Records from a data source
----

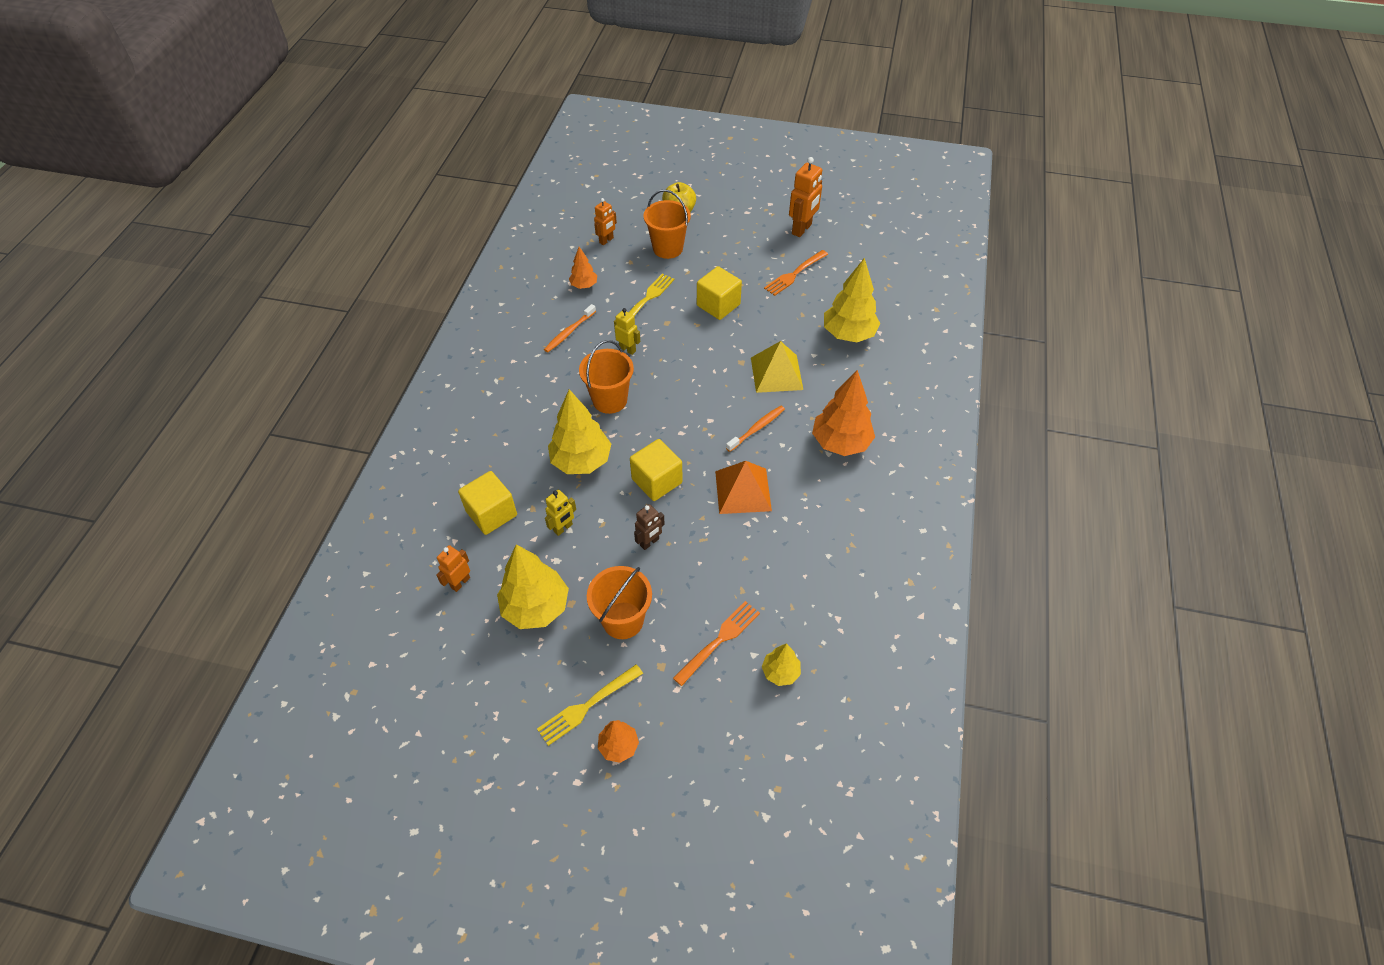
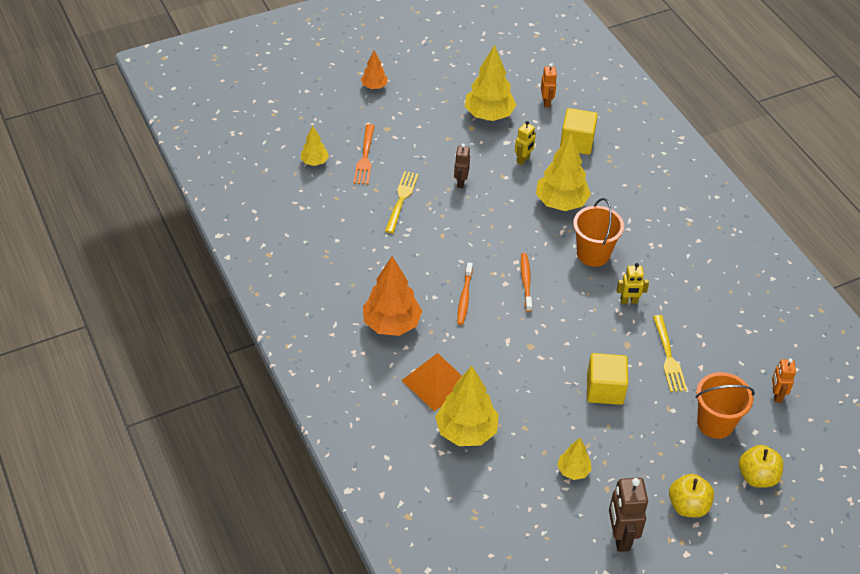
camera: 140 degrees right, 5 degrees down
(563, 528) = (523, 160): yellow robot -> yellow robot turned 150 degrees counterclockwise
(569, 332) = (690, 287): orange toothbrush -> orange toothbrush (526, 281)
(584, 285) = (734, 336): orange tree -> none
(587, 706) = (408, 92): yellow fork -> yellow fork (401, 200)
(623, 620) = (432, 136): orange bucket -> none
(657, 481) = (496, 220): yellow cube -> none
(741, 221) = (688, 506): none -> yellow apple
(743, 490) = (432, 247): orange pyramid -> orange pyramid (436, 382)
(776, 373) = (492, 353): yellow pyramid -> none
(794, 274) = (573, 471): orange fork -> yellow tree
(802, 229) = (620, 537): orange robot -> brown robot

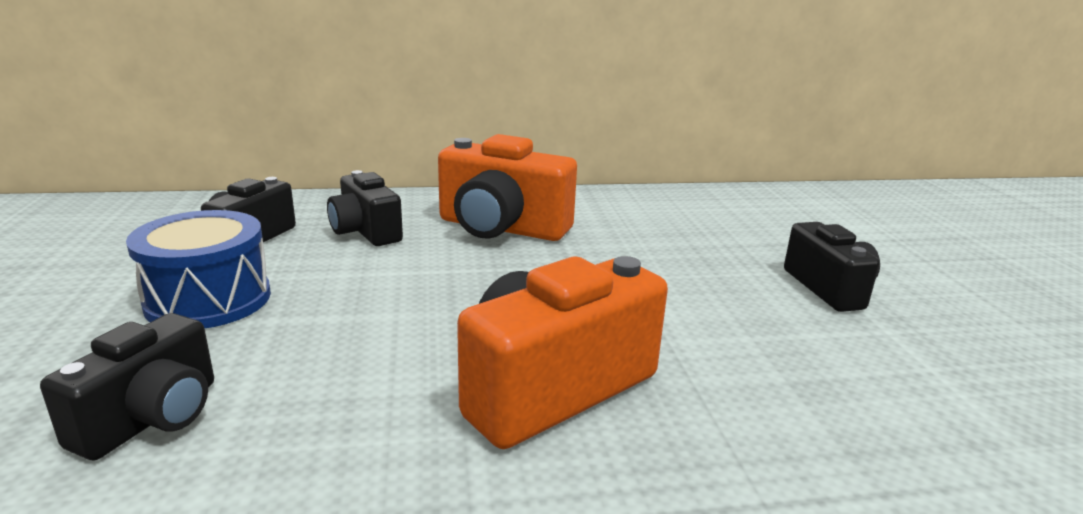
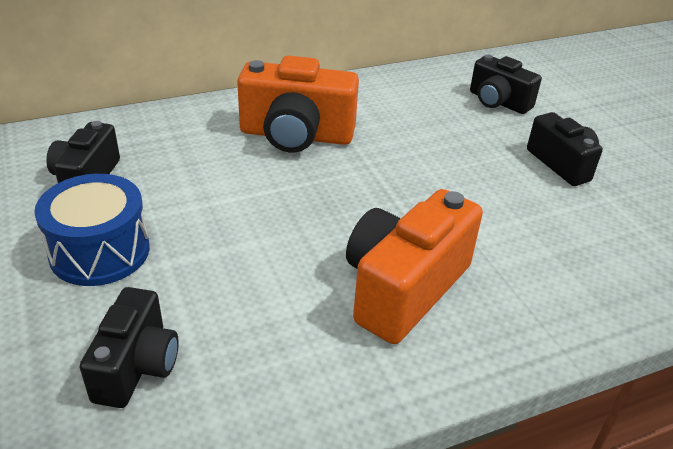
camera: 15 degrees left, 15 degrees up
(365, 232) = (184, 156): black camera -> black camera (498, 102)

----

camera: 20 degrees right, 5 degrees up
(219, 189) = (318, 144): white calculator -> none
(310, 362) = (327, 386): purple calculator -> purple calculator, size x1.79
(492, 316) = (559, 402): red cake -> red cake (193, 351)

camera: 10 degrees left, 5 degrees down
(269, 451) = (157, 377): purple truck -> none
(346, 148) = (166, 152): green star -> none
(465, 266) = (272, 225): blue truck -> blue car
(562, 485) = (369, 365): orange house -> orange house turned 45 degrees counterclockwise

----

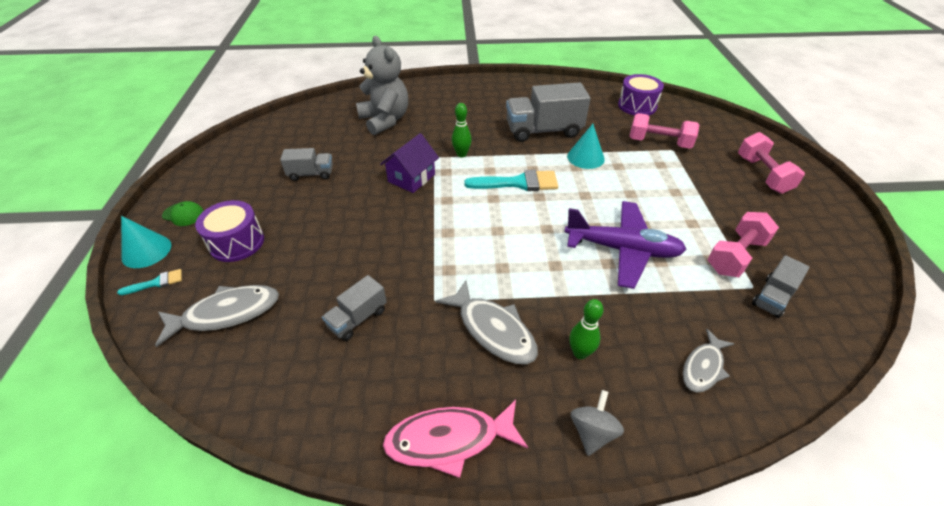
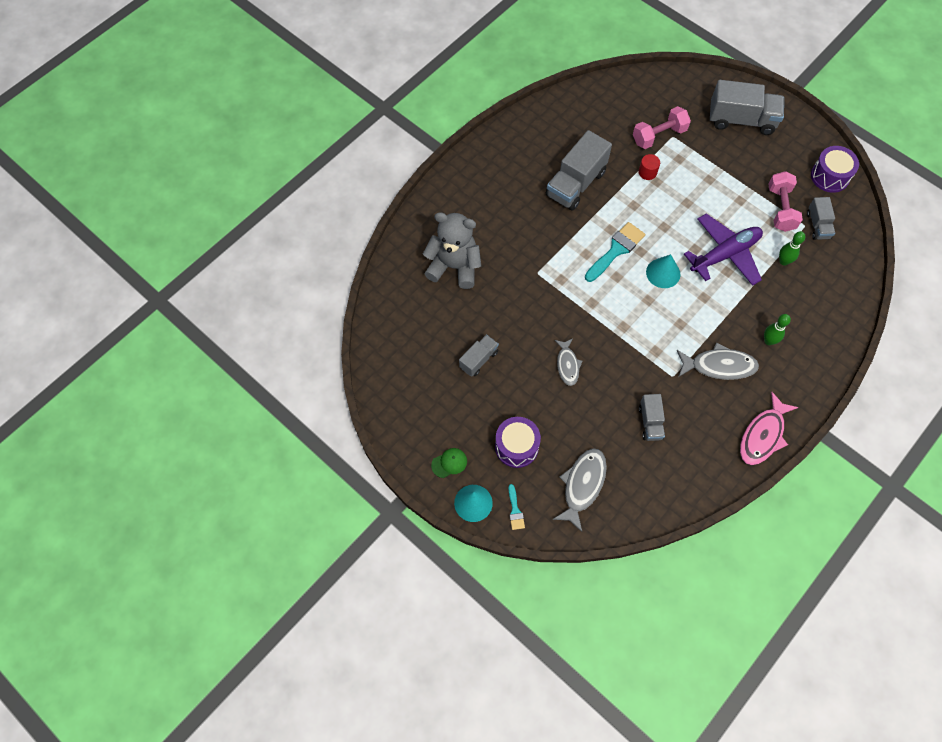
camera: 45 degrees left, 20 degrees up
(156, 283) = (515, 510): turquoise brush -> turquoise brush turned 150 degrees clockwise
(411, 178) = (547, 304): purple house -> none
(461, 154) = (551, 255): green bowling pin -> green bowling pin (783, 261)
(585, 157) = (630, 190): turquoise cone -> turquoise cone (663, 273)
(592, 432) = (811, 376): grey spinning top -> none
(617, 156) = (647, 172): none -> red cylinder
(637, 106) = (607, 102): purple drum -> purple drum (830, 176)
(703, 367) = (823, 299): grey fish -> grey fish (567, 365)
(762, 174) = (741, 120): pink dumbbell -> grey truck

----

To do: Please count the lines in the records that hold the string "yellow", and give the number alone.

Exercise solution: 6